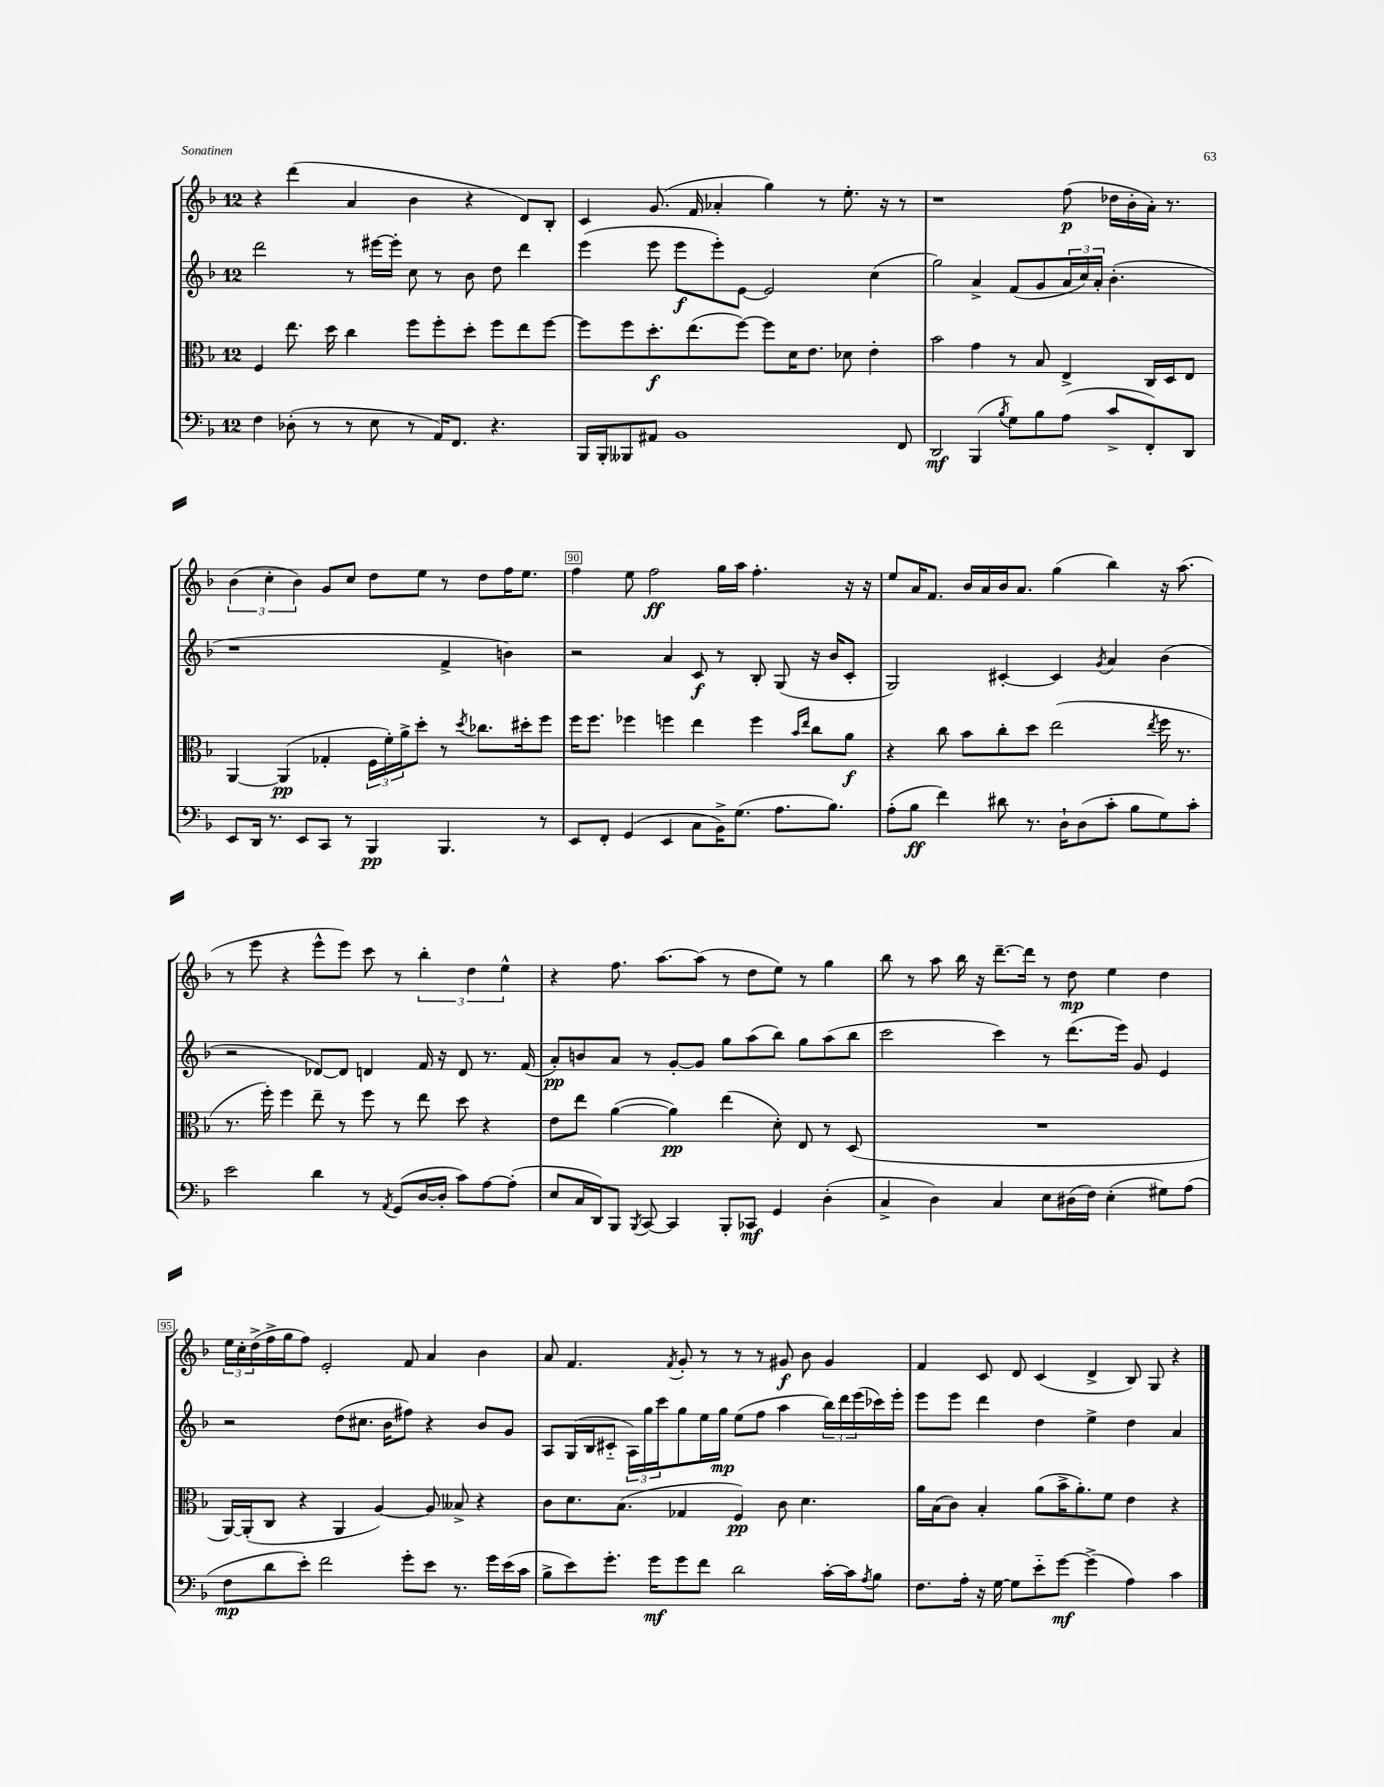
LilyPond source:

<<
\new StaffGroup <<
\new Staff = "s0" {
    \clef treble \key f \major \once \override Staff.TimeSignature.style = #'single-digit \time 12/8
    r4 d'''4( a'4 bes'4 r4 d'8) bes8-. |
    c'4 g'8.( f'16 aes'4-. g''4) r8 e''8.-. r16 r8 |
    r1 f''8\p( des''16 bes'16-. a'16-.) r8. |
    \tuplet 3/2 { bes'4( c''4-. bes'4) } g'8 c''8 d''8 e''8 r8 d''8 f''16 e''8. |
    f''4 e''8 f''2\ff g''16 a''16 f''4.-. r16 r16 |
    e''8 a'16 f'8. bes'16 a'16 bes'16 a'8. g''4( bes''4) r16 a''8.( |
    r8 e'''8 r4 e'''8-^ e'''8) c'''8 r8 \tuplet 3/2 { bes''4-. d''4 e''4-^ } |
    r4 f''8. a''8.~ a''8( r8 d''8 e''8) r8 g''4 |
    bes''8 r8 a''8 bes''16 r16 d'''8.~-- d'''16 r8 d''8\mp e''4 d''4 |
    \tuplet 3/2 { e''16 c''16-. d''16->( } f''16-> g''16 f''8) e'2-. f'8 a'4 bes'4 |
    a'8 f'4. \acciaccatura { f'8 } g'8-. r8 r8 r8 gis'8\f bes'8 gis'4 |
    f'4 c'8 d'8 c'4( d'4-> bes8) g8 r4 \bar "|." |
}
\new Staff = "s1" {
    \clef treble \key f \major \once \override Staff.TimeSignature.style = #'single-digit \time 12/8
    d'''2 r8 eis'''16~ eis'''16-. c''8 r8 bes'8 d''8 d'''4 |
    e'''4( e'''8 e'''8\f e'''8-.) e'8~ e'2 c''4( |
    g''2) a'4-> f'8( g'8 \tuplet 3/2 { a'16 c''16) a'16-. } bes'4.-.( |
    r1 f'4-> b'4) |
    r2 a'4 c'8\f r8 bes8-. g8( r16 bes'16 c'8-. |
    g2) cis'4~-. cis'4 \acciaccatura { g'8 } a'4 bes'4( |
    r2 des'8~) des'8 d'4 f'16 r16 d'8 r8. f'16( |
    a'8-.\pp) b'8 a'8 r8 g'8~-. g'8 g''8 a''8( bes''8) g''8 a''8( bes''8 |
    c'''2 c'''4) r8 d'''8.( e'''16) g'8 e'4 |
    r2 d''8( cis''8. bes'16 fis''8) r4 bes'8 g'8 |
    a8 g16( bes16 cis'8-_ \tuplet 3/2 { a16) g''16 c'''16 } g''8 e''16 g''16\mp e''8( f''8 a''4 \tuplet 3/2 { bes''16) d'''16 e'''16( } ces'''16) e'''16-. |
    e'''8 e'''8 d'''4 d''4 e''4-> d''4 a'4 \bar "|." |
}
\new Staff = "s2" {
    \clef alto \key f \major \once \override Staff.TimeSignature.style = #'single-digit \time 12/8
    f4 e''8. d''16 c''4 f''8 f''8-. d''8-. f''8 e''8 f''8~ |
    f''8 f''8 d''8.-.\f e''8.( f''8~) f''8 d'16 e'8. des'8 e'4-. |
    bes'2 g'4 r8 bes8 e4-> c16 d16 e8 |
    a,4~ a,4\pp( ges4-. \tuplet 3/2 { f16 f'16-.) a'16-> } d''8-. r8 \acciaccatura { d''8 } ces''8. dis''16-. f''8 |
    f''16 f''8. fes''4 f''4 e''4 f''4 \grace { bes'16 e''16 } c''8 a'8\f |
    r4 c''8 bes'8 c''8-. d''8 e''2( \acciaccatura { e''8 } f''16 r8. |
    r8. f''16-.) f''4 e''8-- r8 f''8 r8 e''8 d''8 r4 |
    e'8 e''8 a'4~( a'4\pp) e''4( d'8-.) e8 r8 d8( |
    R1. |
    a,16~) a,16-.( c8 r4 a,4 a4~) a8 beses8-> r4 |
    c'8 d'8. bes8.( ges4 f4\pp) c'8 d'4. |
    a'16 bes16( c'8) bes4-. a'8( bes'16-> a'8.-.) f'8 e'4 r4 \bar "|." |
}
\new Staff = "s3" {
    \clef bass \key f \major \once \override Staff.TimeSignature.style = #'single-digit \time 12/8
    f4 des8-.( r8 r8 e8 r8 a,16) f,8. r4. |
    bes,,16 bes,,16-. beses,,8 ais,8 bes,1 f,8 |
    d,2\mf bes,,4( \acciaccatura { bes8 } g8) bes8 a8( c'8-> f,8-.) d,8 |
    e,8 d,16 r8. e,8 c,8 r8 bes,,4\pp bes,,4. r8 |
    e,8 f,8-. g,4( e,4 c8 bes,16->) g8.( a8. bes8.) |
    a8-.( bes8\ff f'4) dis'8 r8. d16-! d8( c'8-. bes8 g8) c'8-. |
    e'2 d'4 r8 \acciaccatura { a,8 } g,8( d16~ d16-. c'8) a8~ a8-.( |
    e8 c16 d,16) bes,,8 \acciaccatura { bes,,8 } c,8~ c,4 bes,,8-. ces,8\mf g,4 d4-.( |
    c4-> d4) c4 e8 dis16( f16) e4-.( gis8) a8( |
    f8\mp d'8 e'8-.) f'2 g'8-. e'8 r8. g'16 e'16( c'16 |
    bes8-> e'8) g'8.-. g'16\mf g'8 f'8 d'2 c'16~-. c'16 \acciaccatura { a8 } bes8 |
    f8. a16-. r16 g16~ g8 e'8-_ g'8~\mf g'4->( a4) c'4 \bar "|." |
}
>>
>>
\layout { \context { \Score currentBarNumber = #86 \override BarNumber.break-visibility = ##(#f #t #t) barNumberVisibility = #(every-nth-bar-number-visible 5) \override BarNumber.stencil = #(make-stencil-boxer 0.1 0.3 ly:text-interface::print) } }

--------------------------------------------------

■ **Work to be completed**: Report every line above that contains the string "digit", copying each one in full.

■ **Complete response**:
    \clef treble \key f \major \once \override Staff.TimeSignature.style = #'single-digit \time 12/8
    \clef treble \key f \major \once \override Staff.TimeSignature.style = #'single-digit \time 12/8
    \clef alto \key f \major \once \override Staff.TimeSignature.style = #'single-digit \time 12/8
    \clef bass \key f \major \once \override Staff.TimeSignature.style = #'single-digit \time 12/8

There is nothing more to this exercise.